BEGIN Provided entries

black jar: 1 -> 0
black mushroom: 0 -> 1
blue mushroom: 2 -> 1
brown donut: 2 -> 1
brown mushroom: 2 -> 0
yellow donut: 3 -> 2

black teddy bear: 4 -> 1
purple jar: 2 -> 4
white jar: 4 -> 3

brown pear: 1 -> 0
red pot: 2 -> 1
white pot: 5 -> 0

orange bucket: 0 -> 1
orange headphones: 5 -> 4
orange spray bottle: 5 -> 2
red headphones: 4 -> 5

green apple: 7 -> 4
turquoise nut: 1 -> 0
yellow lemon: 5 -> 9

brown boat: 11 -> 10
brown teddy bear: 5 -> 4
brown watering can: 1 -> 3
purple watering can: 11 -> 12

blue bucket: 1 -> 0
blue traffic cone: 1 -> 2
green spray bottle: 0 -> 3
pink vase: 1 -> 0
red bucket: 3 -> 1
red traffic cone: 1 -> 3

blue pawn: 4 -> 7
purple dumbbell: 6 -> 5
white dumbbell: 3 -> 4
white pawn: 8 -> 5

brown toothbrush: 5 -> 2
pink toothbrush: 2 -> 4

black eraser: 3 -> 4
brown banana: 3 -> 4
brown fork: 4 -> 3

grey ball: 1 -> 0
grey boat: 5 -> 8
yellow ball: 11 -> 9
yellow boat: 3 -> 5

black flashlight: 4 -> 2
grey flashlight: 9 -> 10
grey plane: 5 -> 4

END Provided entries

Task statement -
Output the records in full. Keep every character as it is.

Output of the exercise -
black jar: 1 -> 0
black mushroom: 0 -> 1
blue mushroom: 2 -> 1
brown donut: 2 -> 1
brown mushroom: 2 -> 0
yellow donut: 3 -> 2

black teddy bear: 4 -> 1
purple jar: 2 -> 4
white jar: 4 -> 3

brown pear: 1 -> 0
red pot: 2 -> 1
white pot: 5 -> 0

orange bucket: 0 -> 1
orange headphones: 5 -> 4
orange spray bottle: 5 -> 2
red headphones: 4 -> 5

green apple: 7 -> 4
turquoise nut: 1 -> 0
yellow lemon: 5 -> 9

brown boat: 11 -> 10
brown teddy bear: 5 -> 4
brown watering can: 1 -> 3
purple watering can: 11 -> 12

blue bucket: 1 -> 0
blue traffic cone: 1 -> 2
green spray bottle: 0 -> 3
pink vase: 1 -> 0
red bucket: 3 -> 1
red traffic cone: 1 -> 3

blue pawn: 4 -> 7
purple dumbbell: 6 -> 5
white dumbbell: 3 -> 4
white pawn: 8 -> 5

brown toothbrush: 5 -> 2
pink toothbrush: 2 -> 4

black eraser: 3 -> 4
brown banana: 3 -> 4
brown fork: 4 -> 3

grey ball: 1 -> 0
grey boat: 5 -> 8
yellow ball: 11 -> 9
yellow boat: 3 -> 5

black flashlight: 4 -> 2
grey flashlight: 9 -> 10
grey plane: 5 -> 4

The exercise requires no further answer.